## WHAT IS BEING ASKED
When you write out the entries, keep every line exactly as it appears.

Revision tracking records
BEGIN

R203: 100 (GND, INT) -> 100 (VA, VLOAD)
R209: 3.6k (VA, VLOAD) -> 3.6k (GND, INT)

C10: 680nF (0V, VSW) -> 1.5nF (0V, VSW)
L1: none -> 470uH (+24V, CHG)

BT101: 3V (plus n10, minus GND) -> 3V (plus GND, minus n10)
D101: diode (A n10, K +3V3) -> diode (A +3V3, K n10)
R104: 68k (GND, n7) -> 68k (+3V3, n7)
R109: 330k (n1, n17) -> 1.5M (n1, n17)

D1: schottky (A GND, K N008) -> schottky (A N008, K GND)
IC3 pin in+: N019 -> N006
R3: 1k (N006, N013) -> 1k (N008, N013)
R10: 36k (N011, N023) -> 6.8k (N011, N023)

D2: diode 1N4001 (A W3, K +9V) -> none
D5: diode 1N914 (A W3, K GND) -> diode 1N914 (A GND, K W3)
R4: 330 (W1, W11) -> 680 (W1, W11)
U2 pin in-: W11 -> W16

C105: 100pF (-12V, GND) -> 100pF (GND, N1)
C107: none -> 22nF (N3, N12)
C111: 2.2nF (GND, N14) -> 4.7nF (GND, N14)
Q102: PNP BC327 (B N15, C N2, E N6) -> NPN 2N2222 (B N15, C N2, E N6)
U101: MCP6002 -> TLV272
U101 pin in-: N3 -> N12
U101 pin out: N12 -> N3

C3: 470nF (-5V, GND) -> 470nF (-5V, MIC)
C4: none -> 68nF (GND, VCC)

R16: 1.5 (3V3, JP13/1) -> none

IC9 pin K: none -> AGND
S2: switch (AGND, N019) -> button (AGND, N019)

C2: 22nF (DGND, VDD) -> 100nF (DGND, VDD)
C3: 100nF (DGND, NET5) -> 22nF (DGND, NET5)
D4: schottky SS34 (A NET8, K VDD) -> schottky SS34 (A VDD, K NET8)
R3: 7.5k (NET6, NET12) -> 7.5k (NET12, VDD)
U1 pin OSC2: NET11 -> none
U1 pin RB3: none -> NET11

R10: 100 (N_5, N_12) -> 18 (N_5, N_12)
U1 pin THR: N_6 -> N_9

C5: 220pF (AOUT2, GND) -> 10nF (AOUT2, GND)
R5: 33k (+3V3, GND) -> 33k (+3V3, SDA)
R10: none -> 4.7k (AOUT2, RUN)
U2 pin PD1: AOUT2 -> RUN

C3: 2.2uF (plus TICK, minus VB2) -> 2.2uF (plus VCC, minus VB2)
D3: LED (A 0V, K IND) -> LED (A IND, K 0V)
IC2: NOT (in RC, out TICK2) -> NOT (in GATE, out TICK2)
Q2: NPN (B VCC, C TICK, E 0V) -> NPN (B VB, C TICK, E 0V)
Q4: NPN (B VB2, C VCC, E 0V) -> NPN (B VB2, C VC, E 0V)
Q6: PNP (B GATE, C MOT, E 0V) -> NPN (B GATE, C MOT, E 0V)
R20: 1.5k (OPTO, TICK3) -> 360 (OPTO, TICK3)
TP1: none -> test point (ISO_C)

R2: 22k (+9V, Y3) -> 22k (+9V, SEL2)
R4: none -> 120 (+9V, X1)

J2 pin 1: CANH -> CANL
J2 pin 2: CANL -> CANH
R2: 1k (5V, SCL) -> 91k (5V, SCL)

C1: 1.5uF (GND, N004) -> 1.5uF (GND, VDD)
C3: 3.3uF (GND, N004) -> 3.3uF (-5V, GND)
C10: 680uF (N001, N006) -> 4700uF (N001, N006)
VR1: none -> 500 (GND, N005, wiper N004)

END

## REPLY TO THE TASK
R203: 100 (GND, INT) -> 100 (VA, VLOAD)
R209: 3.6k (VA, VLOAD) -> 3.6k (GND, INT)

C10: 680nF (0V, VSW) -> 1.5nF (0V, VSW)
L1: none -> 470uH (+24V, CHG)

BT101: 3V (plus n10, minus GND) -> 3V (plus GND, minus n10)
D101: diode (A n10, K +3V3) -> diode (A +3V3, K n10)
R104: 68k (GND, n7) -> 68k (+3V3, n7)
R109: 330k (n1, n17) -> 1.5M (n1, n17)

D1: schottky (A GND, K N008) -> schottky (A N008, K GND)
IC3 pin in+: N019 -> N006
R3: 1k (N006, N013) -> 1k (N008, N013)
R10: 36k (N011, N023) -> 6.8k (N011, N023)

D2: diode 1N4001 (A W3, K +9V) -> none
D5: diode 1N914 (A W3, K GND) -> diode 1N914 (A GND, K W3)
R4: 330 (W1, W11) -> 680 (W1, W11)
U2 pin in-: W11 -> W16

C105: 100pF (-12V, GND) -> 100pF (GND, N1)
C107: none -> 22nF (N3, N12)
C111: 2.2nF (GND, N14) -> 4.7nF (GND, N14)
Q102: PNP BC327 (B N15, C N2, E N6) -> NPN 2N2222 (B N15, C N2, E N6)
U101: MCP6002 -> TLV272
U101 pin in-: N3 -> N12
U101 pin out: N12 -> N3

C3: 470nF (-5V, GND) -> 470nF (-5V, MIC)
C4: none -> 68nF (GND, VCC)

R16: 1.5 (3V3, JP13/1) -> none

IC9 pin K: none -> AGND
S2: switch (AGND, N019) -> button (AGND, N019)

C2: 22nF (DGND, VDD) -> 100nF (DGND, VDD)
C3: 100nF (DGND, NET5) -> 22nF (DGND, NET5)
D4: schottky SS34 (A NET8, K VDD) -> schottky SS34 (A VDD, K NET8)
R3: 7.5k (NET6, NET12) -> 7.5k (NET12, VDD)
U1 pin OSC2: NET11 -> none
U1 pin RB3: none -> NET11

R10: 100 (N_5, N_12) -> 18 (N_5, N_12)
U1 pin THR: N_6 -> N_9

C5: 220pF (AOUT2, GND) -> 10nF (AOUT2, GND)
R5: 33k (+3V3, GND) -> 33k (+3V3, SDA)
R10: none -> 4.7k (AOUT2, RUN)
U2 pin PD1: AOUT2 -> RUN

C3: 2.2uF (plus TICK, minus VB2) -> 2.2uF (plus VCC, minus VB2)
D3: LED (A 0V, K IND) -> LED (A IND, K 0V)
IC2: NOT (in RC, out TICK2) -> NOT (in GATE, out TICK2)
Q2: NPN (B VCC, C TICK, E 0V) -> NPN (B VB, C TICK, E 0V)
Q4: NPN (B VB2, C VCC, E 0V) -> NPN (B VB2, C VC, E 0V)
Q6: PNP (B GATE, C MOT, E 0V) -> NPN (B GATE, C MOT, E 0V)
R20: 1.5k (OPTO, TICK3) -> 360 (OPTO, TICK3)
TP1: none -> test point (ISO_C)

R2: 22k (+9V, Y3) -> 22k (+9V, SEL2)
R4: none -> 120 (+9V, X1)

J2 pin 1: CANH -> CANL
J2 pin 2: CANL -> CANH
R2: 1k (5V, SCL) -> 91k (5V, SCL)

C1: 1.5uF (GND, N004) -> 1.5uF (GND, VDD)
C3: 3.3uF (GND, N004) -> 3.3uF (-5V, GND)
C10: 680uF (N001, N006) -> 4700uF (N001, N006)
VR1: none -> 500 (GND, N005, wiper N004)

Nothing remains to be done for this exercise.